> ACTION ITEM
A faithful transcript of all the lines below, with no pictures, is the goal here.

> Data entries

※

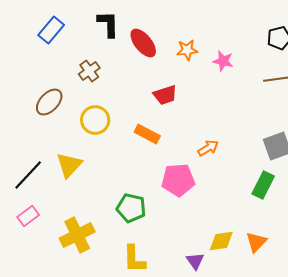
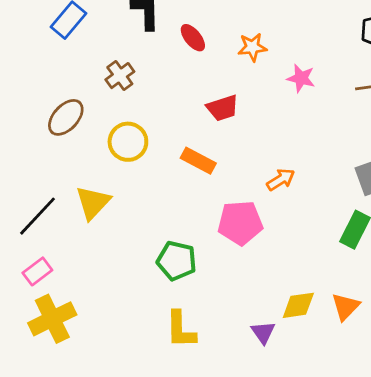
red ellipse: (143, 43) -> (193, 38), size x0.7
pink star: (223, 61) -> (301, 78), moved
yellow cross: (77, 235) -> (52, 319), moved

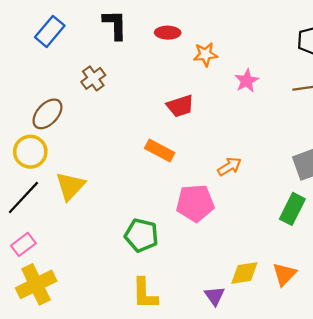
red ellipse: (193, 38) -> (168, 33), moved, turned -50
pink star: (301, 78) -> (247, 81), turned 30
yellow circle: (128, 142) -> (30, 152), moved

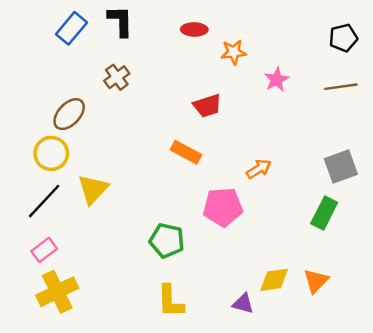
black L-shape: (115, 25) -> (120, 21), moved
purple triangle: (215, 296) -> (243, 304), turned -40

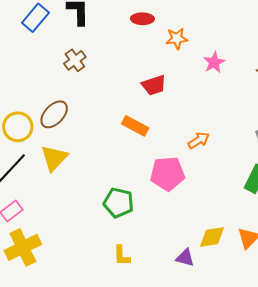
brown ellipse: (69, 114) -> (54, 114), moved
yellow L-shape: (170, 301) -> (122, 256), size x0.7

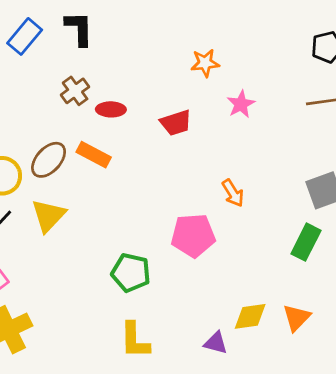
red ellipse: (142, 19) -> (111, 109), moved
pink star: (214, 62) -> (241, 104), moved
orange rectangle: (135, 126) -> (94, 155), moved
orange arrow: (199, 140) -> (233, 193), turned 90
yellow L-shape: (122, 256) -> (135, 340), size x1.4

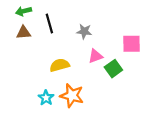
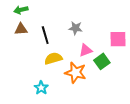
black line: (49, 24) -> (45, 35), moved
orange star: (72, 96) -> (76, 73), moved

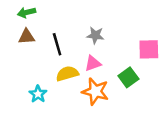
pink triangle: (86, 50) -> (93, 63), moved
cyan star: (41, 88) -> (38, 94), moved

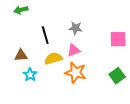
brown triangle: (26, 37) -> (21, 55), moved
green square: (128, 77) -> (117, 76), moved

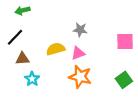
black line: (45, 35) -> (15, 37), moved, turned 60
yellow semicircle: (53, 58) -> (56, 49), moved

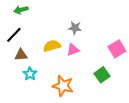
pink square: (125, 41) -> (117, 49), moved, turned -30
orange star: (80, 77) -> (63, 86), moved
green square: (124, 80) -> (102, 75), moved

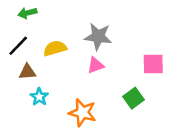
gray star: (75, 28) -> (98, 37), size x1.5
yellow semicircle: (52, 46) -> (55, 48), moved
pink square: (117, 49) -> (153, 64), turned 30

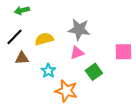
cyan star: (39, 97) -> (48, 71), moved
green square: (134, 98) -> (94, 72), moved

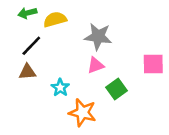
black line: (14, 37) -> (31, 46), moved
yellow semicircle: (44, 39) -> (55, 19), moved

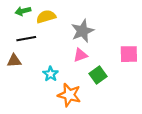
gray star: (98, 37) -> (83, 31), turned -30
black line: (31, 46) -> (26, 39), turned 36
brown triangle: (27, 72) -> (14, 61), moved

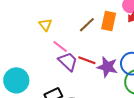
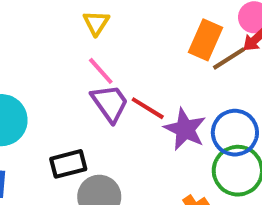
yellow triangle: (45, 25) -> (96, 23), moved
brown line: (87, 25) -> (229, 59), moved

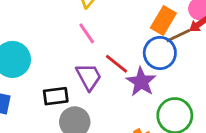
purple trapezoid: (110, 103) -> (89, 77), moved
blue circle: (235, 133) -> (160, 53), moved

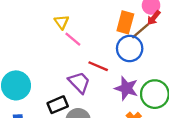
pink line: (87, 33) -> (73, 39), moved
purple star: (141, 82) -> (126, 88), moved

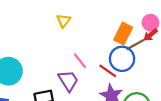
pink line: (73, 39) -> (80, 61), moved
red line: (98, 66) -> (108, 71), moved

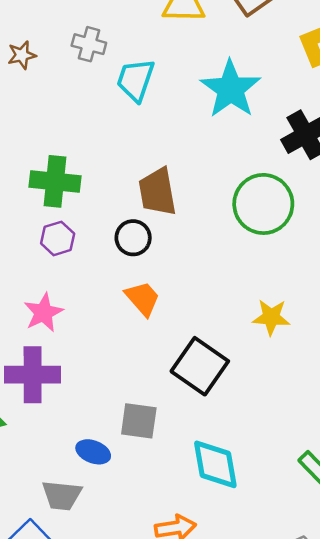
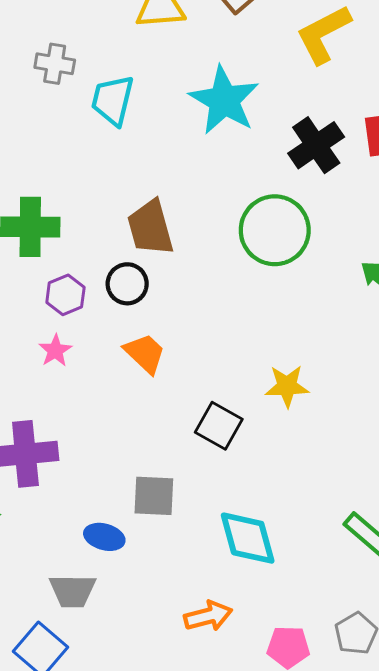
purple hexagon: (58, 238) -> (65, 295), moved
pink star: (43, 313) -> (55, 351), moved, size x0.7
yellow star: (271, 317) -> (287, 386), moved
black square: (200, 366) -> (219, 426), size x0.7

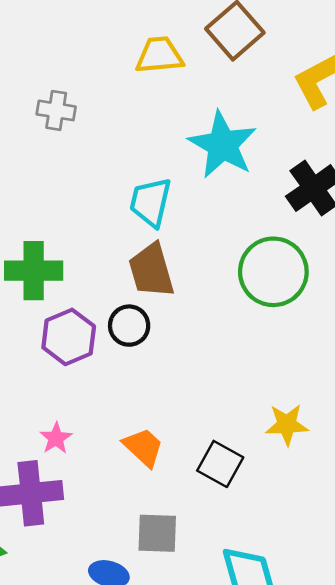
cyan trapezoid: (113, 100) -> (150, 202), moved
purple hexagon: (65, 295) -> (69, 337), size x1.4
pink star: (55, 351) -> (56, 438), moved
orange trapezoid: (145, 353) -> (143, 447), moved

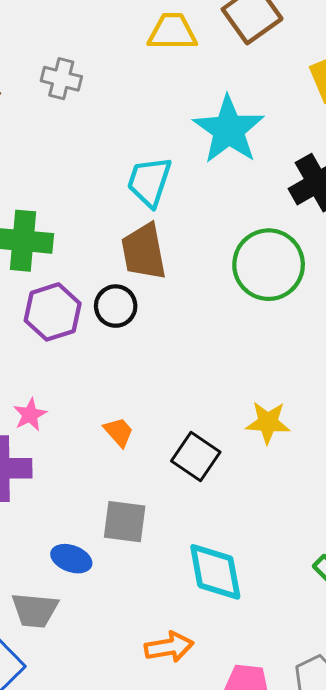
orange trapezoid: (143, 447) -> (119, 432), size x0.7

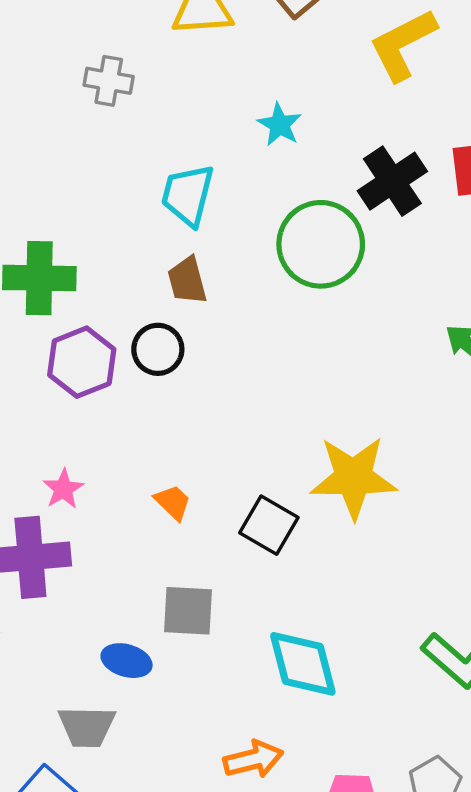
gray cross: (61, 79) -> (109, 81), moved
cyan star: (229, 130) -> (280, 125), size x0.5
brown trapezoid: (144, 252) -> (187, 281), size x0.7
green circle: (269, 265) -> (321, 244), moved
yellow star: (268, 422) -> (353, 477), size x1.6

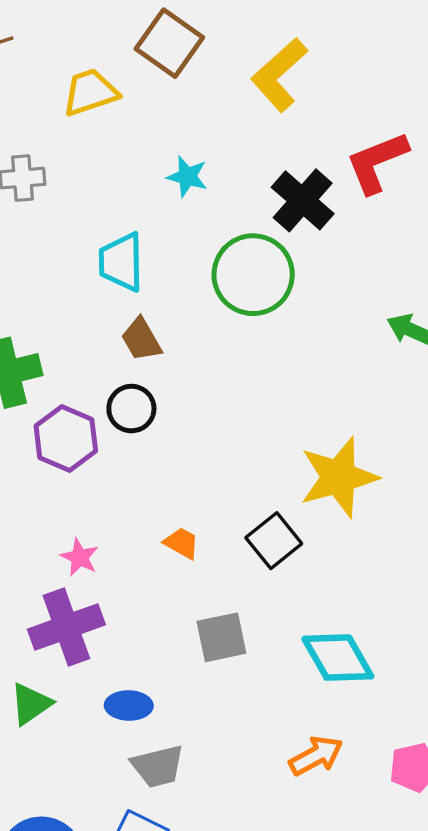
black square: (269, 525) -> (274, 541), turned 36
blue ellipse: (127, 661) -> (129, 705), moved

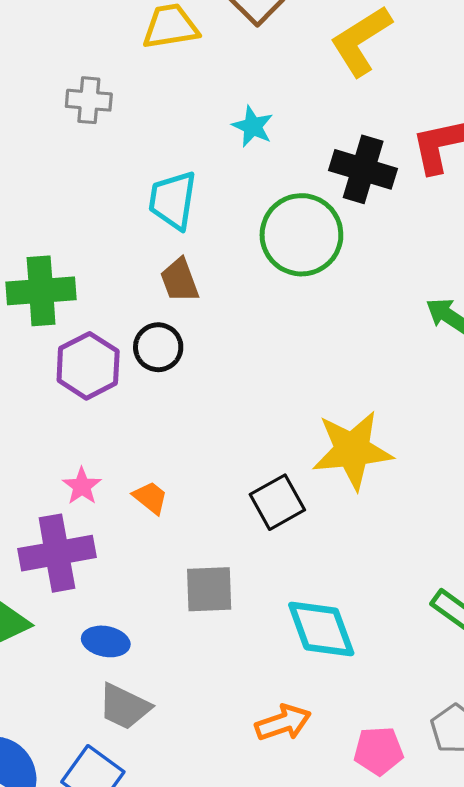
black cross: (303, 200) -> (363, 169), turned -34
orange trapezoid: (182, 543) -> (150, 498), moved
gray trapezoid: (158, 766) -> (124, 707), turned 30

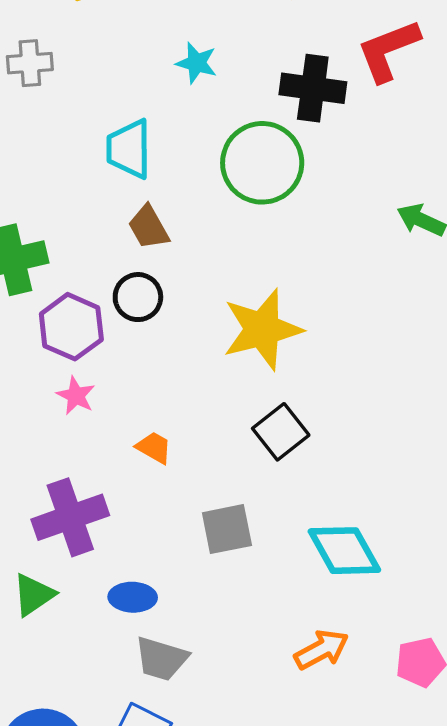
yellow star: (352, 450) -> (262, 329), moved
pink star: (82, 486) -> (76, 396), moved

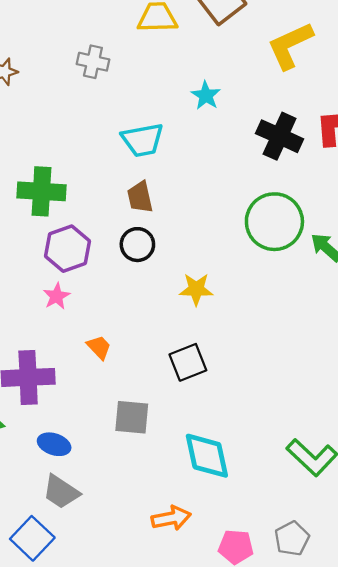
cyan trapezoid: (129, 149) -> (143, 140), turned -117
green circle: (262, 163) -> (274, 222), moved
black circle: (138, 297) -> (137, 245), moved
yellow star: (262, 329) -> (196, 289), size x0.6

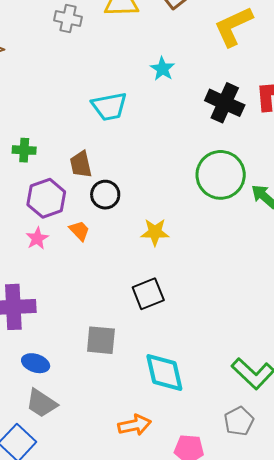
gray cross: (93, 62) -> (68, 19), moved
green cross: (41, 191) -> (24, 150), size x0.6
brown trapezoid: (140, 197) -> (81, 164), moved
orange trapezoid: (99, 347) -> (80, 231), moved
gray pentagon: (292, 539) -> (239, 421), moved

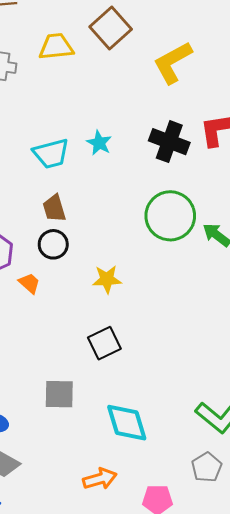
cyan star: (162, 69) -> (99, 143), moved
brown trapezoid: (81, 164) -> (54, 208), moved

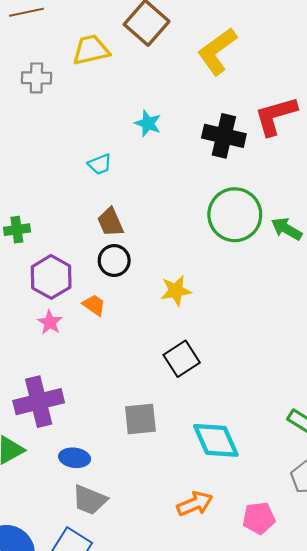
cyan star: (99, 143) -> (148, 123), moved
cyan trapezoid: (51, 154) -> (100, 164), size x0.6

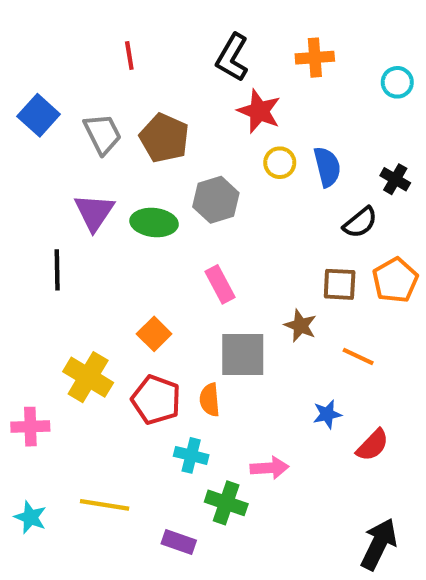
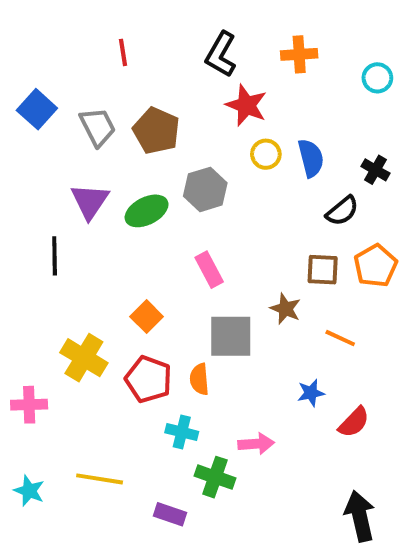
green ellipse: (154, 222) -> (147, 211), turned -33
black arrow: (379, 544) -> (360, 516), turned -39

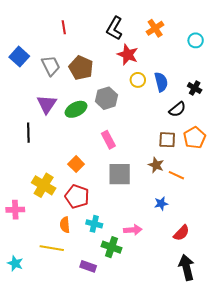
orange cross: (299, 54) -> (155, 28), turned -30
brown star: (285, 309) -> (156, 165), moved
orange semicircle: (199, 379) -> (65, 225), moved
red semicircle: (354, 422) -> (181, 233), moved
cyan star: (29, 491) -> (15, 263), moved

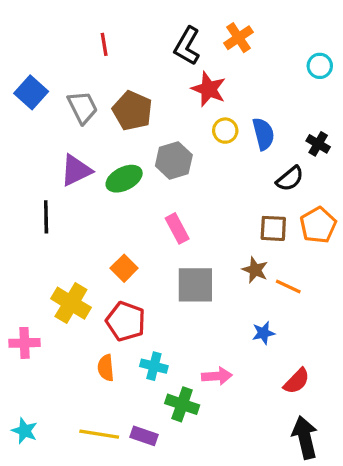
orange cross: (155, 28) -> (238, 38), moved
purple triangle: (47, 104) -> (76, 170), turned 30
yellow line: (52, 248) -> (99, 434), moved

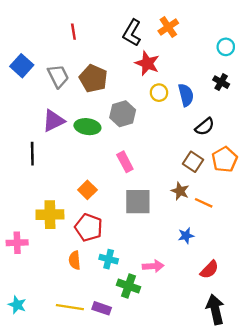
black cross: (318, 144) -> (221, 82), moved
green ellipse: (124, 179) -> (87, 127), turned 35
brown square: (273, 228) -> (193, 162), turned 30
yellow cross: (71, 303) -> (50, 215), turned -32

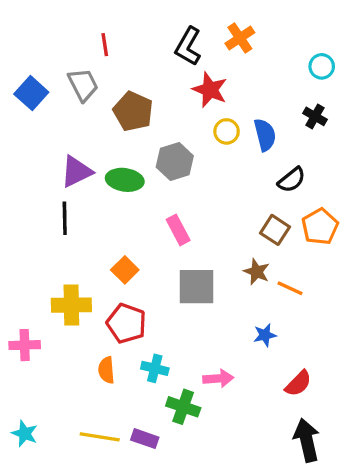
gray trapezoid: (58, 76) -> (83, 85), moved
black line: (32, 154) -> (65, 218), moved

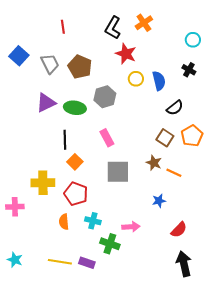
gray trapezoid: (83, 85) -> (50, 64), moved
black line: (65, 218) -> (65, 140), moved

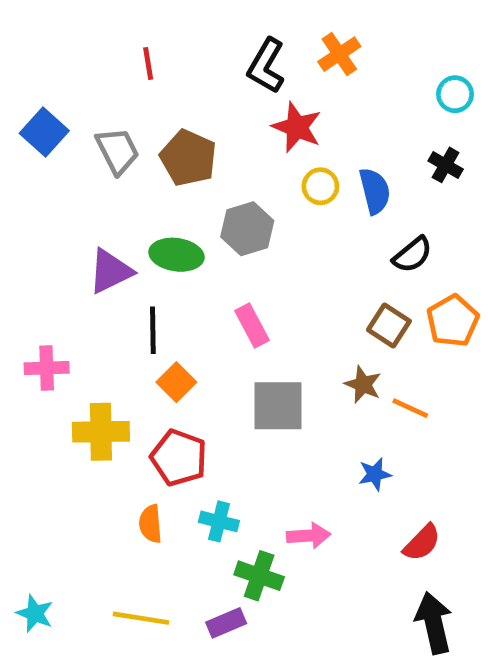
purple triangle: (46, 103) -> (110, 271), moved
pink cross: (15, 207) -> (47, 368), moved
purple rectangle: (87, 263) -> (226, 623), moved, turned -42

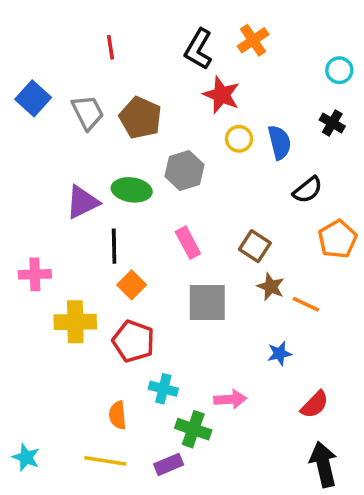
brown square: (389, 326) -> (255, 246), moved
orange semicircle: (151, 524) -> (118, 415), moved

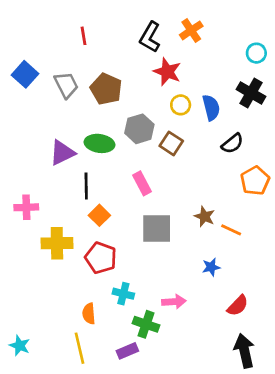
black cross: (332, 123) -> (251, 93), size x1.5
brown square: (255, 246) -> (171, 143), moved
yellow line: (105, 461) -> (80, 348), turned 68

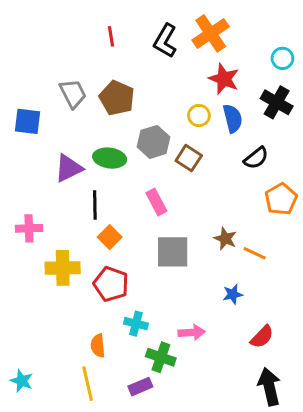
orange cross: (191, 30) -> (211, 33), size x1.4
red line: (84, 36) -> (111, 36), moved
red star: (167, 72) -> (224, 79), moved
blue square: (25, 74) -> (28, 121), moved, turned -35

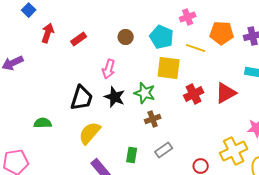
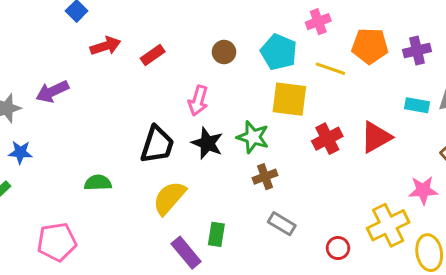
red arrow: (48, 33) -> (105, 46), turned 54
gray rectangle: (164, 150) -> (282, 224), turned 66
green rectangle: (132, 155) -> (216, 234), moved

※

> SOLVED PROBLEM
red ellipse: (143, 43) -> (193, 38), size x0.7
pink star: (223, 61) -> (301, 78), moved
yellow cross: (77, 235) -> (52, 319), moved

red ellipse: (193, 38) -> (168, 33), moved, turned -50
pink star: (301, 78) -> (247, 81), turned 30
yellow circle: (128, 142) -> (30, 152), moved

black L-shape: (115, 25) -> (120, 21), moved
purple triangle: (215, 296) -> (243, 304), turned -40

brown ellipse: (69, 114) -> (54, 114), moved
yellow L-shape: (170, 301) -> (122, 256), size x0.7

red ellipse: (142, 19) -> (111, 109), moved
pink star: (214, 62) -> (241, 104), moved
orange rectangle: (135, 126) -> (94, 155), moved
orange arrow: (199, 140) -> (233, 193), turned 90
yellow L-shape: (122, 256) -> (135, 340), size x1.4

black line: (49, 24) -> (45, 35), moved
orange star: (72, 96) -> (76, 73), moved

pink triangle: (86, 50) -> (93, 63), moved
cyan star: (41, 88) -> (38, 94), moved

brown triangle: (26, 37) -> (21, 55), moved
green square: (128, 77) -> (117, 76), moved

black line: (45, 35) -> (15, 37), moved, turned 60
yellow semicircle: (53, 58) -> (56, 49), moved

pink square: (125, 41) -> (117, 49), moved, turned -30
orange star: (80, 77) -> (63, 86), moved
green square: (124, 80) -> (102, 75), moved

gray star: (75, 28) -> (98, 37), size x1.5
yellow semicircle: (52, 46) -> (55, 48), moved
pink square: (117, 49) -> (153, 64), turned 30

cyan star: (39, 97) -> (48, 71), moved
green square: (134, 98) -> (94, 72), moved

black line: (14, 37) -> (31, 46), moved
yellow semicircle: (44, 39) -> (55, 19), moved

gray star: (98, 37) -> (83, 31), turned -30
black line: (31, 46) -> (26, 39), turned 36
brown triangle: (27, 72) -> (14, 61), moved

yellow triangle: (45, 25) -> (96, 23), moved
brown line: (87, 25) -> (229, 59), moved

purple trapezoid: (110, 103) -> (89, 77), moved
blue circle: (235, 133) -> (160, 53), moved

pink line: (87, 33) -> (73, 39), moved
purple star: (141, 82) -> (126, 88), moved

pink line: (73, 39) -> (80, 61), moved
red line: (98, 66) -> (108, 71), moved

purple hexagon: (58, 238) -> (65, 295), moved
pink star: (43, 313) -> (55, 351), moved, size x0.7
yellow star: (271, 317) -> (287, 386), moved
black square: (200, 366) -> (219, 426), size x0.7

cyan trapezoid: (113, 100) -> (150, 202), moved
purple hexagon: (65, 295) -> (69, 337), size x1.4
pink star: (55, 351) -> (56, 438), moved
orange trapezoid: (145, 353) -> (143, 447), moved

orange trapezoid: (143, 447) -> (119, 432), size x0.7

gray cross: (61, 79) -> (109, 81), moved
cyan star: (229, 130) -> (280, 125), size x0.5
brown trapezoid: (144, 252) -> (187, 281), size x0.7
green circle: (269, 265) -> (321, 244), moved
yellow star: (268, 422) -> (353, 477), size x1.6

black square: (269, 525) -> (274, 541), turned 36
blue ellipse: (127, 661) -> (129, 705), moved

black cross: (303, 200) -> (363, 169), turned -34
orange trapezoid: (182, 543) -> (150, 498), moved
gray trapezoid: (158, 766) -> (124, 707), turned 30

yellow star: (352, 450) -> (262, 329), moved
pink star: (82, 486) -> (76, 396), moved

cyan trapezoid: (129, 149) -> (143, 140), turned -117
green circle: (262, 163) -> (274, 222), moved
black circle: (138, 297) -> (137, 245), moved
yellow star: (262, 329) -> (196, 289), size x0.6

gray cross: (93, 62) -> (68, 19), moved
green cross: (41, 191) -> (24, 150), size x0.6
brown trapezoid: (140, 197) -> (81, 164), moved
orange trapezoid: (99, 347) -> (80, 231), moved
gray pentagon: (292, 539) -> (239, 421), moved

cyan star: (162, 69) -> (99, 143), moved
brown trapezoid: (81, 164) -> (54, 208), moved

cyan star: (99, 143) -> (148, 123), moved
cyan trapezoid: (51, 154) -> (100, 164), size x0.6

green ellipse: (154, 222) -> (147, 211), turned -33
black arrow: (379, 544) -> (360, 516), turned -39

orange cross: (299, 54) -> (155, 28), turned -30
brown star: (285, 309) -> (156, 165), moved
orange semicircle: (199, 379) -> (65, 225), moved
red semicircle: (354, 422) -> (181, 233), moved
cyan star: (29, 491) -> (15, 263), moved

orange cross: (155, 28) -> (238, 38), moved
purple triangle: (47, 104) -> (76, 170), turned 30
yellow line: (52, 248) -> (99, 434), moved

black cross: (318, 144) -> (221, 82), moved
green ellipse: (124, 179) -> (87, 127), turned 35
brown square: (273, 228) -> (193, 162), turned 30
yellow cross: (71, 303) -> (50, 215), turned -32

gray trapezoid: (58, 76) -> (83, 85), moved
black line: (32, 154) -> (65, 218), moved

gray trapezoid: (83, 85) -> (50, 64), moved
black line: (65, 218) -> (65, 140), moved

purple triangle: (46, 103) -> (110, 271), moved
pink cross: (15, 207) -> (47, 368), moved
purple rectangle: (87, 263) -> (226, 623), moved, turned -42

brown square: (389, 326) -> (255, 246), moved
orange semicircle: (151, 524) -> (118, 415), moved

black cross: (332, 123) -> (251, 93), size x1.5
brown square: (255, 246) -> (171, 143), moved
yellow line: (105, 461) -> (80, 348), turned 68

orange cross: (191, 30) -> (211, 33), size x1.4
red line: (84, 36) -> (111, 36), moved
red star: (167, 72) -> (224, 79), moved
blue square: (25, 74) -> (28, 121), moved, turned -35

red arrow: (48, 33) -> (105, 46), turned 54
gray rectangle: (164, 150) -> (282, 224), turned 66
green rectangle: (132, 155) -> (216, 234), moved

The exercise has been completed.